(Collected data)

----------

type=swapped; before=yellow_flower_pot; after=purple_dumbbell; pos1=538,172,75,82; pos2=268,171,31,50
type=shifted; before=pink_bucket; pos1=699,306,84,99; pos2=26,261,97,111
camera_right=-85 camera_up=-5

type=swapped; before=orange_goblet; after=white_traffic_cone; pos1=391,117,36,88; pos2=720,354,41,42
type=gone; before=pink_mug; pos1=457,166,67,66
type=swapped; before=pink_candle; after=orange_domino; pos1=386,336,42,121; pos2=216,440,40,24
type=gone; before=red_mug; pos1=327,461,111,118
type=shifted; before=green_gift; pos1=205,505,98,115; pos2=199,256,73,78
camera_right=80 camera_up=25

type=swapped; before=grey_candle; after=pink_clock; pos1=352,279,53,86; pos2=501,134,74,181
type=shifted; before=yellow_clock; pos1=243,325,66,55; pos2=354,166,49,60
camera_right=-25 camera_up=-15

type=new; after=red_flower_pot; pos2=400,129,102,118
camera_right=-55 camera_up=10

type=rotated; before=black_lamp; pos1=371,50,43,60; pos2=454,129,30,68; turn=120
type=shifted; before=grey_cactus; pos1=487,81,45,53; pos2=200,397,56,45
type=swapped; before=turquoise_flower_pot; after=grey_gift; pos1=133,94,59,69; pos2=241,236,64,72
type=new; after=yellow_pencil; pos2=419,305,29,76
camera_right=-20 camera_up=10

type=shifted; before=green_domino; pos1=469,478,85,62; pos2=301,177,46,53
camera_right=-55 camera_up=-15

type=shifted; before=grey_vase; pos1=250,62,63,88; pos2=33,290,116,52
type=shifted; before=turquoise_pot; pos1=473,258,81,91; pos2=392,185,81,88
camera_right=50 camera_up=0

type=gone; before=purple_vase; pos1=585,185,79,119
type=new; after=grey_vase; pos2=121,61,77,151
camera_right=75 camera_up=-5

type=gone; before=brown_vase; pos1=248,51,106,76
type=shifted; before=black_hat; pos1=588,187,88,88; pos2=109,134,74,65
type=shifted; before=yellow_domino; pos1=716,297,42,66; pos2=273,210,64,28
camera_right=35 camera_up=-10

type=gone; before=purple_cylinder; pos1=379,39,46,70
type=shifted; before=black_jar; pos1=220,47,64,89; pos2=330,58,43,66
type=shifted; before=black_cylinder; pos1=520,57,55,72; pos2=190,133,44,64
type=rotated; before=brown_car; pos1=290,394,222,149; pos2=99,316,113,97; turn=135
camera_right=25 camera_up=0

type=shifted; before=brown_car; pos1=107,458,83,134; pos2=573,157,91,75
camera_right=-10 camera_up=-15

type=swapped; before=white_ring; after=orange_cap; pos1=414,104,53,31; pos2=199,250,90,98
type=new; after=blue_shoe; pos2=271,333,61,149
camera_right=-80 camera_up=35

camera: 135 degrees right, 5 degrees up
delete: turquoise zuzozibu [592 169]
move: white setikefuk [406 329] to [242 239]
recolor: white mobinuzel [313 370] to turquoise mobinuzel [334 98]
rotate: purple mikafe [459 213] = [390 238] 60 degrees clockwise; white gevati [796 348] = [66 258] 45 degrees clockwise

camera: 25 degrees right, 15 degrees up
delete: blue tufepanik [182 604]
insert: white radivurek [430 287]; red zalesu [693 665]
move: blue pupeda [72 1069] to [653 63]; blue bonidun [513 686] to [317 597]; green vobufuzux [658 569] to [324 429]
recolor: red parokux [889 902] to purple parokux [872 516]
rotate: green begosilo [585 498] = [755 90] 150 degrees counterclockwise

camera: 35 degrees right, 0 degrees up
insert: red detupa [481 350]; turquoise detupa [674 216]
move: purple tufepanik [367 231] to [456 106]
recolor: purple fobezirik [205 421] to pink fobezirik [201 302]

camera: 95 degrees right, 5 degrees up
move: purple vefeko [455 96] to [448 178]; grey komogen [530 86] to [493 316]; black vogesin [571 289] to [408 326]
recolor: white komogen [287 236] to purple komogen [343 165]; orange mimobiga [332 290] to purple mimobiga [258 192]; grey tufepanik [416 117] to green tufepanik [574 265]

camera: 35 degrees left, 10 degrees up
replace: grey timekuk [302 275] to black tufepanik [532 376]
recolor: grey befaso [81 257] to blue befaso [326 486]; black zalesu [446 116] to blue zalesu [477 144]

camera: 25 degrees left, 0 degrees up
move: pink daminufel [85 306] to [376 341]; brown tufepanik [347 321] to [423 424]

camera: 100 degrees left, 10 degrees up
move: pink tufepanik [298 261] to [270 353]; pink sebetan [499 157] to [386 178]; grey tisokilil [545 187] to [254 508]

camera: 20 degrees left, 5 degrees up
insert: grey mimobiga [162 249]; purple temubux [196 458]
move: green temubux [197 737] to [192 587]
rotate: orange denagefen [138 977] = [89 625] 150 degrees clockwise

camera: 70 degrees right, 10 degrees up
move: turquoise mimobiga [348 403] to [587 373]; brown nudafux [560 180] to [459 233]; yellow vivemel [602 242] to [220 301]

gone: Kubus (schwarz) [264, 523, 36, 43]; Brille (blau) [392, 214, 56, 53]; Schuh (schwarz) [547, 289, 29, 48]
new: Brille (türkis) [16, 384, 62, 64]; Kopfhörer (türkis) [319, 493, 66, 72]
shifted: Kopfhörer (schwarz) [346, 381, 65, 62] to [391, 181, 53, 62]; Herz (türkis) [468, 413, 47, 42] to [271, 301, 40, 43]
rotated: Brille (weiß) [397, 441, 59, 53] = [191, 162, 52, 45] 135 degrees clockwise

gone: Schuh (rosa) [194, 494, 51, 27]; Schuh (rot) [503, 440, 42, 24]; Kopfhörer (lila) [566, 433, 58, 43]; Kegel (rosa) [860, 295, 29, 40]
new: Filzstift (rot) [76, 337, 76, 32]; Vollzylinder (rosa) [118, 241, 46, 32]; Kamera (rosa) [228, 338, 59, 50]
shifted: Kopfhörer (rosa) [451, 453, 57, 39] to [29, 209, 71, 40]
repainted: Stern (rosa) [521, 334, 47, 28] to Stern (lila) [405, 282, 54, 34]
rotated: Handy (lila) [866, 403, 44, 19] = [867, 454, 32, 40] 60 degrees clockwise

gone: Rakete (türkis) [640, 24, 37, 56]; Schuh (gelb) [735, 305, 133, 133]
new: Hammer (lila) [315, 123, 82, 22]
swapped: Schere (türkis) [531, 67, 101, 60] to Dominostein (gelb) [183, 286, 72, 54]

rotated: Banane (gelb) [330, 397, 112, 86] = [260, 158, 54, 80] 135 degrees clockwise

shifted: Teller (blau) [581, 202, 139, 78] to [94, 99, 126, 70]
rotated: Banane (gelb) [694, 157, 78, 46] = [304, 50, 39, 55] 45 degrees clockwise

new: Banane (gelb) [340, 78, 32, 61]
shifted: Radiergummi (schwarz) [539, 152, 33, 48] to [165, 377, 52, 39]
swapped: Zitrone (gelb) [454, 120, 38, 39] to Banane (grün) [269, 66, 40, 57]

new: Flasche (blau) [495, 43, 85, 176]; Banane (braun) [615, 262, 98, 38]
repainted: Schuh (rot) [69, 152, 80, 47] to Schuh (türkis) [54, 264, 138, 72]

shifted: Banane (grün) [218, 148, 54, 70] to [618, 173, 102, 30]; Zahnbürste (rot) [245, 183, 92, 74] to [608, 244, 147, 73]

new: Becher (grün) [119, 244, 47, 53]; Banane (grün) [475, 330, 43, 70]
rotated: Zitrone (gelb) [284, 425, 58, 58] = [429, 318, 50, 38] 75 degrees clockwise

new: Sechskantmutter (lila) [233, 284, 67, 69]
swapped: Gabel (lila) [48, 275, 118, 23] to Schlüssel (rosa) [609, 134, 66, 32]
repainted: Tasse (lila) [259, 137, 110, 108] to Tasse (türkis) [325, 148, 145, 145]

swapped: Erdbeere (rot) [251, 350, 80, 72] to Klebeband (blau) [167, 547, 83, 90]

----------

◆ What to do
The answer must be a verbatim transcription of the entries above, from the first line through the line that contains "type=shifted; before=pink_bucket; pos1=699,306,84,99;", and nothing more.

◆ Finished task
type=swapped; before=yellow_flower_pot; after=purple_dumbbell; pos1=538,172,75,82; pos2=268,171,31,50
type=shifted; before=pink_bucket; pos1=699,306,84,99; pos2=26,261,97,111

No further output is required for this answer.